Exercise instructions:
After locating the line containing "U16: NOR (in N_4, in N_30, out N_14) -> none", transcribe that line and all following lines exactly, stopping only at the end of the records.
────────────────────
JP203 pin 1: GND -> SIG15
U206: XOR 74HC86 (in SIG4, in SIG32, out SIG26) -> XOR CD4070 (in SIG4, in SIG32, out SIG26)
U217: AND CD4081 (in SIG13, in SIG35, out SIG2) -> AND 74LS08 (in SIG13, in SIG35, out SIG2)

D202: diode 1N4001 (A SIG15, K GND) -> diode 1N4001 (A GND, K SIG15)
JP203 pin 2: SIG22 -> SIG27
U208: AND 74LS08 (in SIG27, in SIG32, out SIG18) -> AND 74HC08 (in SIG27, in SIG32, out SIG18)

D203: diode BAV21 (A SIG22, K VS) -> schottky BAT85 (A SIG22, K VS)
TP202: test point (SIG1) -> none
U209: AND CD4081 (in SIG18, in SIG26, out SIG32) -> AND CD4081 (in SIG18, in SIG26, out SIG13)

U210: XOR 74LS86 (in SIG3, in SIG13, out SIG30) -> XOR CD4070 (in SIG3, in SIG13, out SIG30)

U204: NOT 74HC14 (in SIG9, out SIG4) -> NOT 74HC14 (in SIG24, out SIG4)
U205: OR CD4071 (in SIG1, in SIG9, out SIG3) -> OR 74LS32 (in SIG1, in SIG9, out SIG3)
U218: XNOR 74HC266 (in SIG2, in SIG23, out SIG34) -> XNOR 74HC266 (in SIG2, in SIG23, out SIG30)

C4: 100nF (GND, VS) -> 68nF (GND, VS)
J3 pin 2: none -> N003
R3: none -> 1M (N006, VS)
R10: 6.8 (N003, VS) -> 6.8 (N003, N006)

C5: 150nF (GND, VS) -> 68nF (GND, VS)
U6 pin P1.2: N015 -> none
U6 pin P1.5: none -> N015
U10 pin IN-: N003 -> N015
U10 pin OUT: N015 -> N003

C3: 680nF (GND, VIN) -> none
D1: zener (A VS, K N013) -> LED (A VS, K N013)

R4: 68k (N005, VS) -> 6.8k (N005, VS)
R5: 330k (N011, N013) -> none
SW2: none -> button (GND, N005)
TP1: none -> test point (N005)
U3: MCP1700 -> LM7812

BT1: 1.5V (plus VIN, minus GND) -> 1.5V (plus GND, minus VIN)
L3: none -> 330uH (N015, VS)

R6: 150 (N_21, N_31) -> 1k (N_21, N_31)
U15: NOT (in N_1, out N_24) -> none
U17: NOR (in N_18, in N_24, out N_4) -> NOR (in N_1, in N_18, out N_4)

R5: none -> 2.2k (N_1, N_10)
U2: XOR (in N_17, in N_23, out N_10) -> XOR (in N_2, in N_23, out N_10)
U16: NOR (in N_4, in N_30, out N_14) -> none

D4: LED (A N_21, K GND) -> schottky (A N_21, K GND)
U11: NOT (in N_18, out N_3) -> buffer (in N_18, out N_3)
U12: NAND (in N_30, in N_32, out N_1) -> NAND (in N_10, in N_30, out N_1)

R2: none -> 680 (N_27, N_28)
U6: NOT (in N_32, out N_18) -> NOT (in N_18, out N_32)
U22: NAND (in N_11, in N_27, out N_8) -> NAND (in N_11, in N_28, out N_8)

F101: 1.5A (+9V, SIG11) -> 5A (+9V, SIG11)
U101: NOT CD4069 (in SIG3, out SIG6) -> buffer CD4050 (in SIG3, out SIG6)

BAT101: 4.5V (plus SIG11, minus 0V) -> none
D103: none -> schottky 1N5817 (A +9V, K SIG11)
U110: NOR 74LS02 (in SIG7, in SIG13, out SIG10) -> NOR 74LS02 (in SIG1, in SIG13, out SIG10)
────────────────────
Solution to the exercise:
U16: NOR (in N_4, in N_30, out N_14) -> none

D4: LED (A N_21, K GND) -> schottky (A N_21, K GND)
U11: NOT (in N_18, out N_3) -> buffer (in N_18, out N_3)
U12: NAND (in N_30, in N_32, out N_1) -> NAND (in N_10, in N_30, out N_1)

R2: none -> 680 (N_27, N_28)
U6: NOT (in N_32, out N_18) -> NOT (in N_18, out N_32)
U22: NAND (in N_11, in N_27, out N_8) -> NAND (in N_11, in N_28, out N_8)

F101: 1.5A (+9V, SIG11) -> 5A (+9V, SIG11)
U101: NOT CD4069 (in SIG3, out SIG6) -> buffer CD4050 (in SIG3, out SIG6)

BAT101: 4.5V (plus SIG11, minus 0V) -> none
D103: none -> schottky 1N5817 (A +9V, K SIG11)
U110: NOR 74LS02 (in SIG7, in SIG13, out SIG10) -> NOR 74LS02 (in SIG1, in SIG13, out SIG10)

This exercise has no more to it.